--- PROVIDED ENTRIES Enclosed Below ---

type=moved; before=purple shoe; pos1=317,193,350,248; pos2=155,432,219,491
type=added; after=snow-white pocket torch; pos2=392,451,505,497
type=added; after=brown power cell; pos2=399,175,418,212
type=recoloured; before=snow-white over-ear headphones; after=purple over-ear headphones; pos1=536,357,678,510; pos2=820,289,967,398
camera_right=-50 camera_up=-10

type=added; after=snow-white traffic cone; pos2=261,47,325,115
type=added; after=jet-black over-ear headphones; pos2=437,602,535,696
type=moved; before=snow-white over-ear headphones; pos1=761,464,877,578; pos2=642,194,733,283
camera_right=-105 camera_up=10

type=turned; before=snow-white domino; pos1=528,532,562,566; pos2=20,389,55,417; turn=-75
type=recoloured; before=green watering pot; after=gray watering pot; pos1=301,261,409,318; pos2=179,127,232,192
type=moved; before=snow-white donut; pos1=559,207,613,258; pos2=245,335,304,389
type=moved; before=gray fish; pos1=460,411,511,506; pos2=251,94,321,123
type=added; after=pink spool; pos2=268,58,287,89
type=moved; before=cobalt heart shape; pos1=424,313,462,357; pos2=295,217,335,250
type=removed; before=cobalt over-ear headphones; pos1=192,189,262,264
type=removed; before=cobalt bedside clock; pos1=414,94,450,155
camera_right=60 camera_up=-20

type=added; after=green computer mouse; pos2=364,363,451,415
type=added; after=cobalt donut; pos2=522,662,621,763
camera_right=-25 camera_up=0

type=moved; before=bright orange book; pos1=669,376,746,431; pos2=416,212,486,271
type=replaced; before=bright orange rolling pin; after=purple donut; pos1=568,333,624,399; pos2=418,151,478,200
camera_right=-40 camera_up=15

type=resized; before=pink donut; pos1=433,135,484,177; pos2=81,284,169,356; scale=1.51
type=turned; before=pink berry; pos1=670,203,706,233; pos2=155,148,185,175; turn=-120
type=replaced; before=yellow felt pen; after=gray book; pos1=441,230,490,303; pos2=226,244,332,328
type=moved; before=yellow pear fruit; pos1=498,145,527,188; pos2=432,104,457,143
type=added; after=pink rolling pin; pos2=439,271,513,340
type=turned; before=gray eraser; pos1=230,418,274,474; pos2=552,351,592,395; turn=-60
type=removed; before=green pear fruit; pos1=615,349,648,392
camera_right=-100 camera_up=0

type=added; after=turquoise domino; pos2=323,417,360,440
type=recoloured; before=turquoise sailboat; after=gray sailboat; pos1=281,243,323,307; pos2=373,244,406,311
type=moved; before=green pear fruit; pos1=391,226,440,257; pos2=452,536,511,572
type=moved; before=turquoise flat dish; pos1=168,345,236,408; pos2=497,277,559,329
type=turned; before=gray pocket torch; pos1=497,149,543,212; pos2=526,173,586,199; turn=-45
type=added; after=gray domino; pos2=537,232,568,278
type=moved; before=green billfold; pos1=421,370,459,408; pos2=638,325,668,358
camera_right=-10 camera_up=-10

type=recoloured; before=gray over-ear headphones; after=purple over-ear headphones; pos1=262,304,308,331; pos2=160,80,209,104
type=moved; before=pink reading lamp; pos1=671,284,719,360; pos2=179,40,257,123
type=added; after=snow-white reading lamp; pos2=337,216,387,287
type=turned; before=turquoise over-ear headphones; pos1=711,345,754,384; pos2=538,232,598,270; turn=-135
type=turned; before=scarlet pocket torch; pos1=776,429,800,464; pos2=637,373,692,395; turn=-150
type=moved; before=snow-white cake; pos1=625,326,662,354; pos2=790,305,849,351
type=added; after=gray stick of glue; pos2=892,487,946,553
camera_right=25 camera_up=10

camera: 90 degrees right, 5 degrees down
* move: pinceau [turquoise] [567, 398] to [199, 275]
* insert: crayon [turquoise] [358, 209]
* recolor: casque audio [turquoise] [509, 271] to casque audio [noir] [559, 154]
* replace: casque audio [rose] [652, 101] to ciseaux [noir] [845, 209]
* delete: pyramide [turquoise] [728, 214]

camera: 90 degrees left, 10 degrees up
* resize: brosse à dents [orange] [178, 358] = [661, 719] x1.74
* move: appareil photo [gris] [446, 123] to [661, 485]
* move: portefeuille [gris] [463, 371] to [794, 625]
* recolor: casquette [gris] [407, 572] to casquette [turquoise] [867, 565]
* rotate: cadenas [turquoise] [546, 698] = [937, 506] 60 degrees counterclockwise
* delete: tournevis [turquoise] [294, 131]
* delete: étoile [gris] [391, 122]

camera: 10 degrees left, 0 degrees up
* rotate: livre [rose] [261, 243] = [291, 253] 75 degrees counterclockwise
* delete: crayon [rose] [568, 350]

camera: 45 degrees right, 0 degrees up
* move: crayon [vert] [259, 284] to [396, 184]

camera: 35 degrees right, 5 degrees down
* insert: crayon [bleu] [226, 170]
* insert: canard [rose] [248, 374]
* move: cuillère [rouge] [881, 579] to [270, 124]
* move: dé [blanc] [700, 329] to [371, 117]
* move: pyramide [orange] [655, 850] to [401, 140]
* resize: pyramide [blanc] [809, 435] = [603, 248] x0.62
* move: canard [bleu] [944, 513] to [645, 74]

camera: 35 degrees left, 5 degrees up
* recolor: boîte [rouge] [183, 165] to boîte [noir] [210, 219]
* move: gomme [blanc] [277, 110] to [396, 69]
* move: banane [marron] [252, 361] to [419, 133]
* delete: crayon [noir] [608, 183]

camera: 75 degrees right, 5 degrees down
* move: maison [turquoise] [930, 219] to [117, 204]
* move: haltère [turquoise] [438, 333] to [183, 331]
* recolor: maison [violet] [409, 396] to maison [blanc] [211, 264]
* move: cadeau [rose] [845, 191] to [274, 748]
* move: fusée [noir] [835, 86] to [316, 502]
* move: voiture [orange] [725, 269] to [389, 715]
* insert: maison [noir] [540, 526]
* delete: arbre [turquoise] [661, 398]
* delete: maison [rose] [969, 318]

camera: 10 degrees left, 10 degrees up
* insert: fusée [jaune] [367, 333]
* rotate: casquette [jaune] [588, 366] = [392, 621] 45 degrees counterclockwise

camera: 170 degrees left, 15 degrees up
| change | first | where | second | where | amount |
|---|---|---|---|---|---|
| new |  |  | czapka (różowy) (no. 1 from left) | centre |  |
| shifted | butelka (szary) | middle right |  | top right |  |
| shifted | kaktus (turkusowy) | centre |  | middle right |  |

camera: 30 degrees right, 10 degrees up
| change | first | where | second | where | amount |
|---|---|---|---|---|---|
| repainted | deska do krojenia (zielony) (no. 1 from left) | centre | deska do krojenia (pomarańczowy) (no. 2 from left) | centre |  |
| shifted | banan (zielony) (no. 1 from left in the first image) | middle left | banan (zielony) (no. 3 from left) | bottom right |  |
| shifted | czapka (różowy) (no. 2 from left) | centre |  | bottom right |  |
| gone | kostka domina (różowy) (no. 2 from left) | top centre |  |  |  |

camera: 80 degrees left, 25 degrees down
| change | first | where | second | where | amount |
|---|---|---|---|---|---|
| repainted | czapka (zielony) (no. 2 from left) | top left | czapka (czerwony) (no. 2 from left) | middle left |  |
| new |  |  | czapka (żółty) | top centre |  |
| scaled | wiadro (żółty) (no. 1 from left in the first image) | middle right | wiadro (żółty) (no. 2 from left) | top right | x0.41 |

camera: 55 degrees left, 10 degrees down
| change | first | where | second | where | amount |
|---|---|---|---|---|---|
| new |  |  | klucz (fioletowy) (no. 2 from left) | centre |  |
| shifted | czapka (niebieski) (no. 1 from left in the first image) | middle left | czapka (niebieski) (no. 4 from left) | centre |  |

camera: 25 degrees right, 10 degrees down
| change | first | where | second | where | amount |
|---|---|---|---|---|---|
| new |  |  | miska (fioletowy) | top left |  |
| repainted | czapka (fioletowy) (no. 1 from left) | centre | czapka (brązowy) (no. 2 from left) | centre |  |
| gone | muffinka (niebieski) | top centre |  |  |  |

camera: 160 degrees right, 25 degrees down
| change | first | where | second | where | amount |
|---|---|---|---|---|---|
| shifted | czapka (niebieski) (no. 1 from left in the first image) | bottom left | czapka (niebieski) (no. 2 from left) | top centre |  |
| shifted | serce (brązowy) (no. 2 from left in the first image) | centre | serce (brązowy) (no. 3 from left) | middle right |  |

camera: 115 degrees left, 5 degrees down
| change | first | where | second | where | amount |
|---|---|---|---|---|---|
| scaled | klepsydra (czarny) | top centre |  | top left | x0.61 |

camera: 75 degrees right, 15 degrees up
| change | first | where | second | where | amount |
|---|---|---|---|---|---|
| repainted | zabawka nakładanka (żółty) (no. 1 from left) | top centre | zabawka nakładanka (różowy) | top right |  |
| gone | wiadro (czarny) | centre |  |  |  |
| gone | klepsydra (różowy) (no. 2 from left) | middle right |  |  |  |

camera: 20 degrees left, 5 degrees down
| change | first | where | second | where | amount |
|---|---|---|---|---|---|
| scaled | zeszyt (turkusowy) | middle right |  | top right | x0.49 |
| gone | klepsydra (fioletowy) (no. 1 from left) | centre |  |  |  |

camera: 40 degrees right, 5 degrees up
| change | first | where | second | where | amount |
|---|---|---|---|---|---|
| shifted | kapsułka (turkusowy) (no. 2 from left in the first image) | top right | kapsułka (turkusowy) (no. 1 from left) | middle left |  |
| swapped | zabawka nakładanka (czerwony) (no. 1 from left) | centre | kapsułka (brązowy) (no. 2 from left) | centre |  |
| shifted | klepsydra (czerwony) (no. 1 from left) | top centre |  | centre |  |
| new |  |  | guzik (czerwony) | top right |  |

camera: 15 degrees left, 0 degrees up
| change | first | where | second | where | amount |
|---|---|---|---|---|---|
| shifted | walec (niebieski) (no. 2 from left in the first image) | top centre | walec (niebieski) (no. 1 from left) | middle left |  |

--- End of Enclosed PROVIDED ENTRIES ---

PROBLEM DESCRIPTION: Filter the data down to the lines that contain the string "audio", and copy them.

FINISHED TASK:
* recolor: casque audio [turquoise] [509, 271] to casque audio [noir] [559, 154]
* replace: casque audio [rose] [652, 101] to ciseaux [noir] [845, 209]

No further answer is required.